**Records provided**

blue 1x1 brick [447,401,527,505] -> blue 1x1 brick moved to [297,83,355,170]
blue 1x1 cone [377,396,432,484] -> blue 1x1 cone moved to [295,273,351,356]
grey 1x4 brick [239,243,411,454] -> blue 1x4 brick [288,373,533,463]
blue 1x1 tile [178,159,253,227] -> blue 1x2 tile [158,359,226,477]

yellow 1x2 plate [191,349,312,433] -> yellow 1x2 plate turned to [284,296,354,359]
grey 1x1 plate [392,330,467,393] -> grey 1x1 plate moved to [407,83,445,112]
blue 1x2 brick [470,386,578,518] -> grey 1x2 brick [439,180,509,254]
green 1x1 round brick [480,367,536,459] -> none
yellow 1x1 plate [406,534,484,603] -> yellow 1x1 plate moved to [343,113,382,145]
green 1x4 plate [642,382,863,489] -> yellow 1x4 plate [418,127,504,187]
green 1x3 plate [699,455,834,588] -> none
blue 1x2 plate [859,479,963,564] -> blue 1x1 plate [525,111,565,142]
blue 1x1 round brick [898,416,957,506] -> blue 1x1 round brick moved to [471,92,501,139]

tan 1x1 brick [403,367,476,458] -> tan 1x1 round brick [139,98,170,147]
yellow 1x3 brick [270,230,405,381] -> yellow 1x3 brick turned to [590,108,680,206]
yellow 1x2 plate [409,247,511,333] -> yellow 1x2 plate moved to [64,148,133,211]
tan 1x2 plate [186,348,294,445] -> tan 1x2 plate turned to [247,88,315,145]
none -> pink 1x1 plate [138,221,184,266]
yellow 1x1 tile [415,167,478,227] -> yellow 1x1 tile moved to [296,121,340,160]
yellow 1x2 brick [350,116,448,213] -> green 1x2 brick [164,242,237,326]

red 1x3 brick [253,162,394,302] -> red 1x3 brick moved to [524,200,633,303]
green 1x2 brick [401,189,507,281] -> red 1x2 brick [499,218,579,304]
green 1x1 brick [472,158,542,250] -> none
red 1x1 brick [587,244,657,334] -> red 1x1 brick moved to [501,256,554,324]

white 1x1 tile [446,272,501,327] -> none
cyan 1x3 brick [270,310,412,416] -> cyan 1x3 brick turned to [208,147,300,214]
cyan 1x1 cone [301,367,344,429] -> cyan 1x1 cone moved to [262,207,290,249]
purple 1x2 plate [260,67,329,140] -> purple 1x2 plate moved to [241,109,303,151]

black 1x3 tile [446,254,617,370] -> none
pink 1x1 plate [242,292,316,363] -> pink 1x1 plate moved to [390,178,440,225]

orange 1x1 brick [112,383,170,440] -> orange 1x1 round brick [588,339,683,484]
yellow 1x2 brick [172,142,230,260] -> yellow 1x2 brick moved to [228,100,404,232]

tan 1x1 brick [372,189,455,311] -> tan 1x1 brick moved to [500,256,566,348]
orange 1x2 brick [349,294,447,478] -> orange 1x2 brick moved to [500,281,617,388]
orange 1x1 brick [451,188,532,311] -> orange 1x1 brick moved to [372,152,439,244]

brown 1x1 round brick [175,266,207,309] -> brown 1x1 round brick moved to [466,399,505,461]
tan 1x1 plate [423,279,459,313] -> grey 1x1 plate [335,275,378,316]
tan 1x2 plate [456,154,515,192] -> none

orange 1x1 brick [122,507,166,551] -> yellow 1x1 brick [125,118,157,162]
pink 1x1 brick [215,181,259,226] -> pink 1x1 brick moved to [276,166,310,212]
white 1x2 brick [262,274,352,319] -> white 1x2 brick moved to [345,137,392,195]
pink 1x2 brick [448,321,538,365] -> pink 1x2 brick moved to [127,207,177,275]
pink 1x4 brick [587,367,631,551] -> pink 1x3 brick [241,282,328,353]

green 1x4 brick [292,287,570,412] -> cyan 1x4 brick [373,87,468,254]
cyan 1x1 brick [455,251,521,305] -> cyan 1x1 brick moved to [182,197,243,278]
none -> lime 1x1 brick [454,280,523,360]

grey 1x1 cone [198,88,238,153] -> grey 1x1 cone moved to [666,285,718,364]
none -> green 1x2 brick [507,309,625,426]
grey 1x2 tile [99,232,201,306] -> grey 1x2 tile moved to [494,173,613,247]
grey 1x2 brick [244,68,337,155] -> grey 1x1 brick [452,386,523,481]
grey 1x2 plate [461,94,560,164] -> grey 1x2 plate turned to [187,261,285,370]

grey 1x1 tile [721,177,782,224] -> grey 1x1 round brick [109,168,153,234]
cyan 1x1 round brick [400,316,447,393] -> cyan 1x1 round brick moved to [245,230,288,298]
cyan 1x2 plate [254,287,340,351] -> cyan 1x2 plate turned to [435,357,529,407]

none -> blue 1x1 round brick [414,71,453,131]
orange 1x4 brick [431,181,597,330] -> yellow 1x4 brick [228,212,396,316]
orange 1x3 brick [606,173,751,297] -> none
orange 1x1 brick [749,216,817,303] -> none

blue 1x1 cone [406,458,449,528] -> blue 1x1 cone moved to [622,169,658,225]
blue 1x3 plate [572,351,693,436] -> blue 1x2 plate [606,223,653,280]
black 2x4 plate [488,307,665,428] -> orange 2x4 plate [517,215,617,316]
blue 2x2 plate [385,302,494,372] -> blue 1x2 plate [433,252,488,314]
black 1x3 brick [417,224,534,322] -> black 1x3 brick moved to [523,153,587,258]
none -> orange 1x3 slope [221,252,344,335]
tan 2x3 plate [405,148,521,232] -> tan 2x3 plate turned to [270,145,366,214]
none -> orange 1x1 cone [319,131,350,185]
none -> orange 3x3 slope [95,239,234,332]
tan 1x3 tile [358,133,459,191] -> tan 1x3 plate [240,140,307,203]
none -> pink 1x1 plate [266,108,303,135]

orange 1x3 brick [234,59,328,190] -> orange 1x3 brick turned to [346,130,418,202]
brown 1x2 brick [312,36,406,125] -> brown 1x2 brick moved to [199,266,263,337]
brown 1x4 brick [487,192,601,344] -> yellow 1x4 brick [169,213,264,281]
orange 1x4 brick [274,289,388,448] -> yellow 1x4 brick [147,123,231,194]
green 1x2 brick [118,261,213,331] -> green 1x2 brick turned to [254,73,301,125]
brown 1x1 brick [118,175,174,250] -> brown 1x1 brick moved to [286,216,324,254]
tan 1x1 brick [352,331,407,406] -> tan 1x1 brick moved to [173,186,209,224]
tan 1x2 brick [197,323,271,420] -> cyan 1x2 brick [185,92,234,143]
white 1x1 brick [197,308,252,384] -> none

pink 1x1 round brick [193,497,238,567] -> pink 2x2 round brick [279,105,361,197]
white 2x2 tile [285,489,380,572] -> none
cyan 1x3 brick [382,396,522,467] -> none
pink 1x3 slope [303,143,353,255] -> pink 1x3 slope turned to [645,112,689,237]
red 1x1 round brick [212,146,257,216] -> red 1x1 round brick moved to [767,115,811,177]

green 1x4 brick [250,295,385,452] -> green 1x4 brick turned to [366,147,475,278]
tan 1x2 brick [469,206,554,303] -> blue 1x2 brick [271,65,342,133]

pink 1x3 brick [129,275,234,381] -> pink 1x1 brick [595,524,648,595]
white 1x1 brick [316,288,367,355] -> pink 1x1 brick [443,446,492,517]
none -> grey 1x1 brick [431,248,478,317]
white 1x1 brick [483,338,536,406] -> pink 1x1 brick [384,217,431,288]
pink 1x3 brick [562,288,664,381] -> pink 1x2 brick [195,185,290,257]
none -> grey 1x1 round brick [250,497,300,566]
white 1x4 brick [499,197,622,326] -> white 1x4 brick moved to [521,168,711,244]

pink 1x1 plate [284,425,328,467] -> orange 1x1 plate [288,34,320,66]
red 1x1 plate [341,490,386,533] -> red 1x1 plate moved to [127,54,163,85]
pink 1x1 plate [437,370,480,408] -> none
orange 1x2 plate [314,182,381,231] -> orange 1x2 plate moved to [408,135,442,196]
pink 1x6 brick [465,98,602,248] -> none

**Your assignment**
From the first line of the records to the line containing "blue 1x2 brick [470,386,578,518]", inclusive, transcribe everything exactly and leave out the rest.

**Written response**
blue 1x1 brick [447,401,527,505] -> blue 1x1 brick moved to [297,83,355,170]
blue 1x1 cone [377,396,432,484] -> blue 1x1 cone moved to [295,273,351,356]
grey 1x4 brick [239,243,411,454] -> blue 1x4 brick [288,373,533,463]
blue 1x1 tile [178,159,253,227] -> blue 1x2 tile [158,359,226,477]

yellow 1x2 plate [191,349,312,433] -> yellow 1x2 plate turned to [284,296,354,359]
grey 1x1 plate [392,330,467,393] -> grey 1x1 plate moved to [407,83,445,112]
blue 1x2 brick [470,386,578,518] -> grey 1x2 brick [439,180,509,254]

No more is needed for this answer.